╭─ DATA FOR ANALYSIS

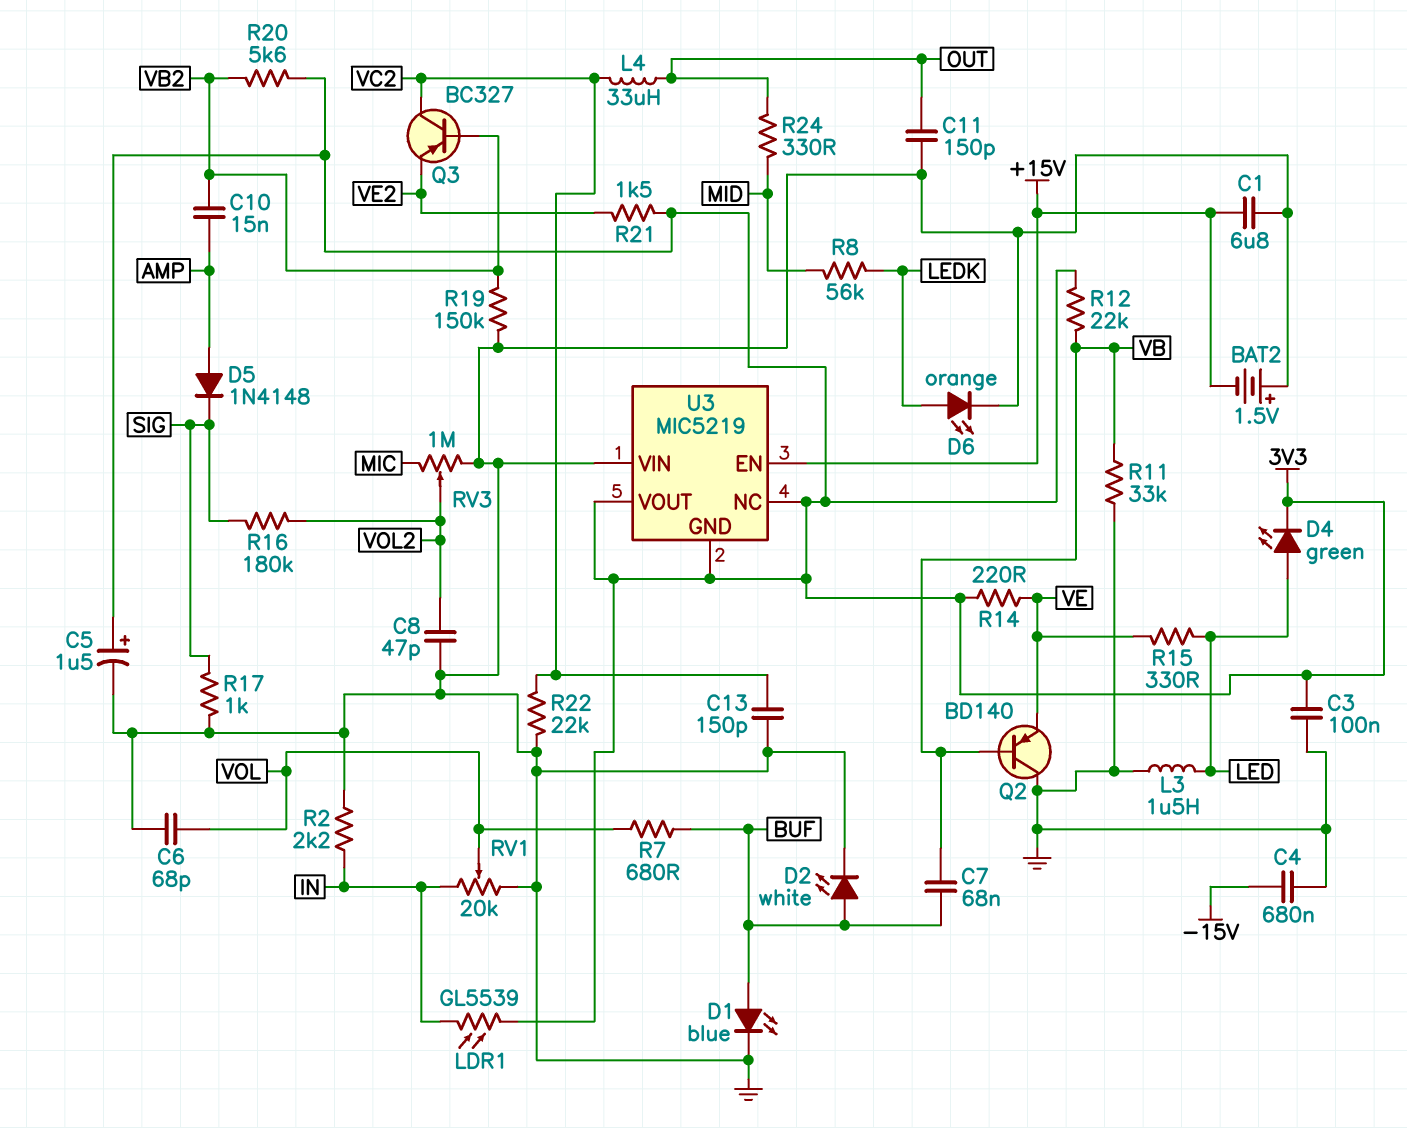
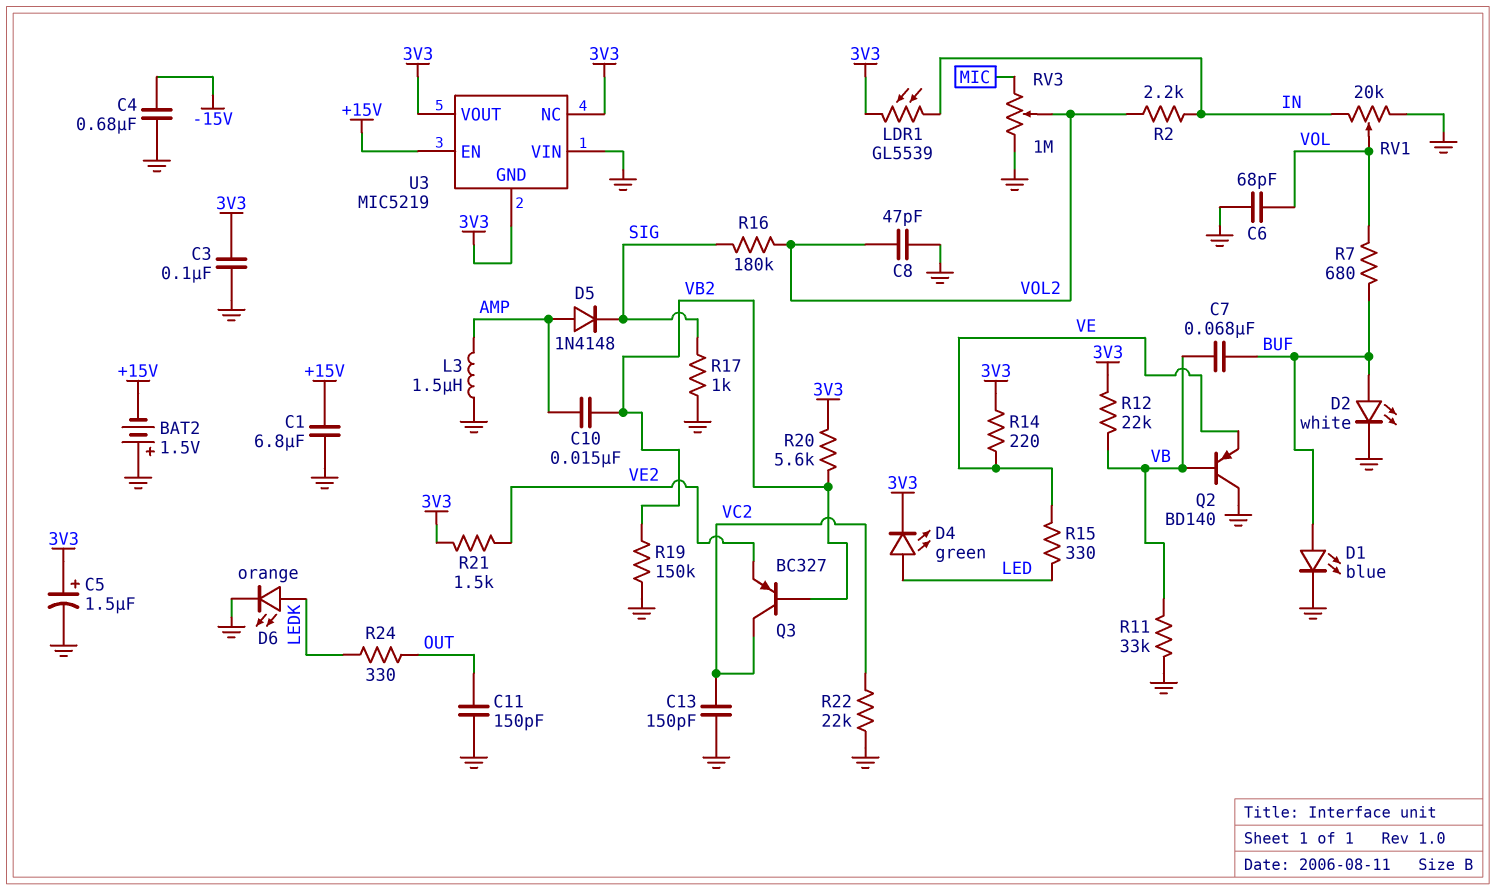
L3: 1.5uH (GND, LED) -> 1.5uH (AMP, GND)
L4: 33uH (OUT, VC2) -> none
R2: 2.2k (GND, IN) -> 2.2k (IN, VOL2)
R8: 56k (LEDK, MID) -> none
R24: 330 (MID, OUT) -> 330 (LEDK, OUT)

╰─

**PROBLEM TO WORK ON:**
Restate the preceding entries in full, word for word, with the pictures removed.

**ANSWER TO THIS TASK:**
L3: 1.5uH (GND, LED) -> 1.5uH (AMP, GND)
L4: 33uH (OUT, VC2) -> none
R2: 2.2k (GND, IN) -> 2.2k (IN, VOL2)
R8: 56k (LEDK, MID) -> none
R24: 330 (MID, OUT) -> 330 (LEDK, OUT)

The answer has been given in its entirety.